┏━━

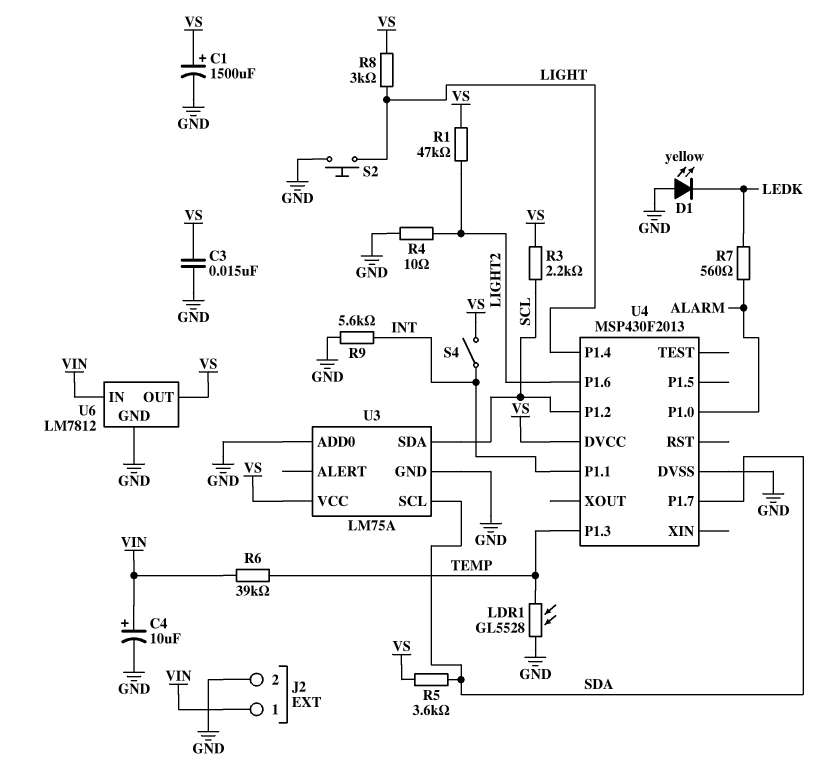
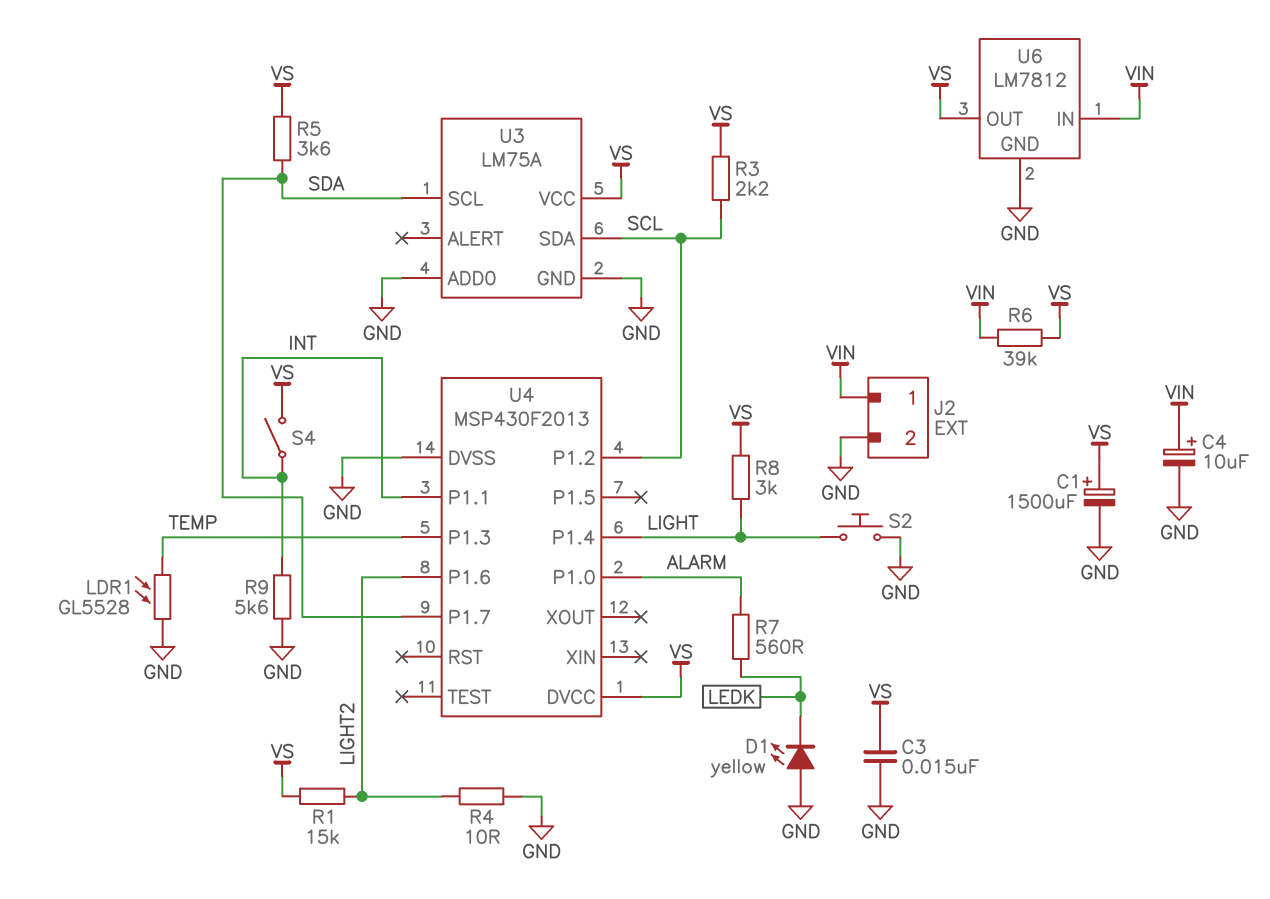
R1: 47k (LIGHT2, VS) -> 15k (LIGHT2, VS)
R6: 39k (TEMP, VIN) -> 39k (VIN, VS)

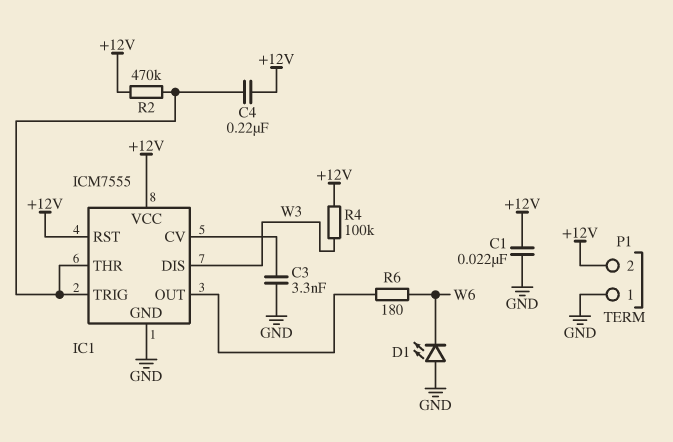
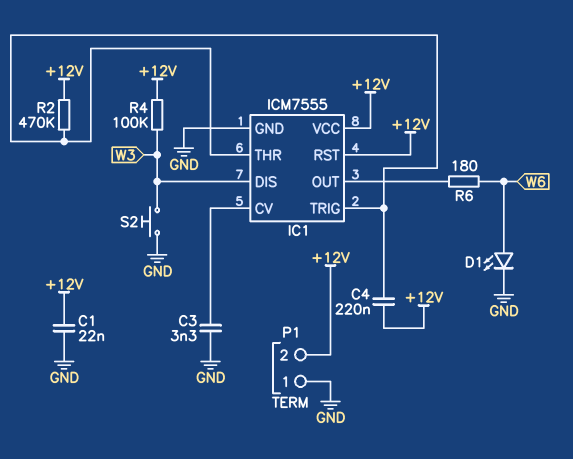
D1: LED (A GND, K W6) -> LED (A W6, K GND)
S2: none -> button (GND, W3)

┗━━
┏━━

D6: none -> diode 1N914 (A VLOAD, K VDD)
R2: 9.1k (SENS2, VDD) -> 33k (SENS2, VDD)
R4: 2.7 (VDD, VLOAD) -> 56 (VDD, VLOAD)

┗━━
┏━━

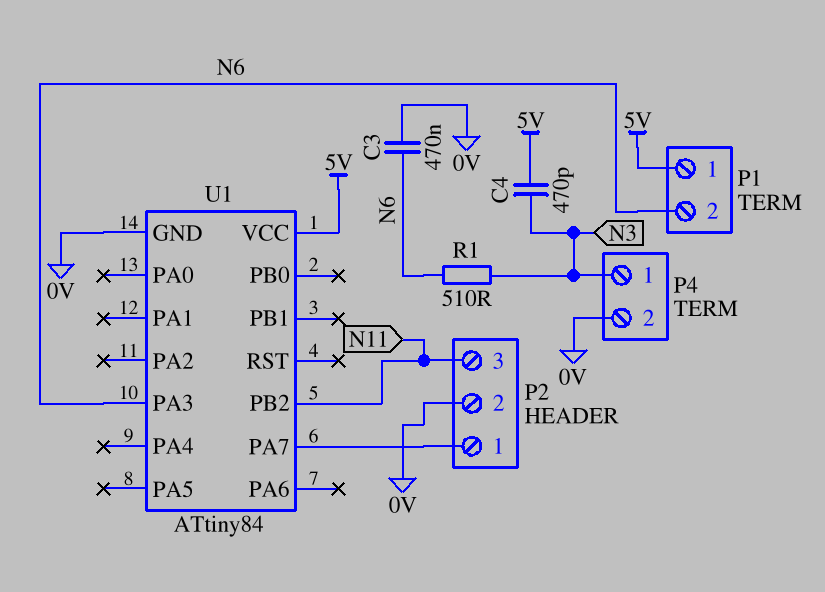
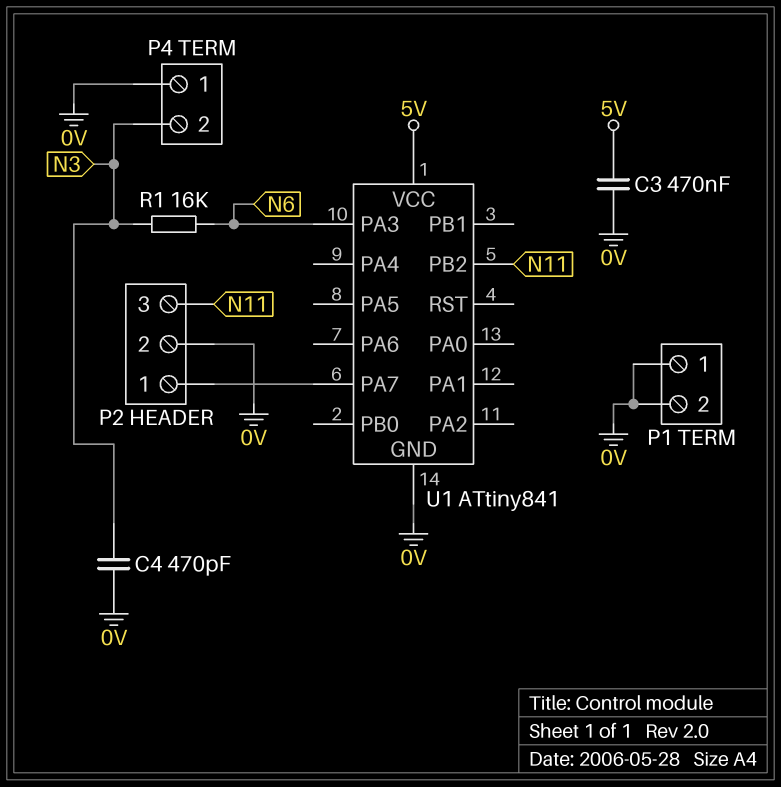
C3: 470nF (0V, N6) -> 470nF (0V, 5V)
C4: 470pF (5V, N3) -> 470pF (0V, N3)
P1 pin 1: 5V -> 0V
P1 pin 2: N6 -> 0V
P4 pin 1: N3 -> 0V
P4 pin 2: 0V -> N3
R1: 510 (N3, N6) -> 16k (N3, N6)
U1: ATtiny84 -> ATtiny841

┗━━

→ BRIEF
Each line above from the one containing "R1: 47k (LIGHT2, VS) -> 15k (LIGHT2, VS)" through the one containing "S2: none -> button (GND, W3)" is to be returned verbatim. Nothing else, and no pictures.

→ RESPONSE BOX
R1: 47k (LIGHT2, VS) -> 15k (LIGHT2, VS)
R6: 39k (TEMP, VIN) -> 39k (VIN, VS)

D1: LED (A GND, K W6) -> LED (A W6, K GND)
S2: none -> button (GND, W3)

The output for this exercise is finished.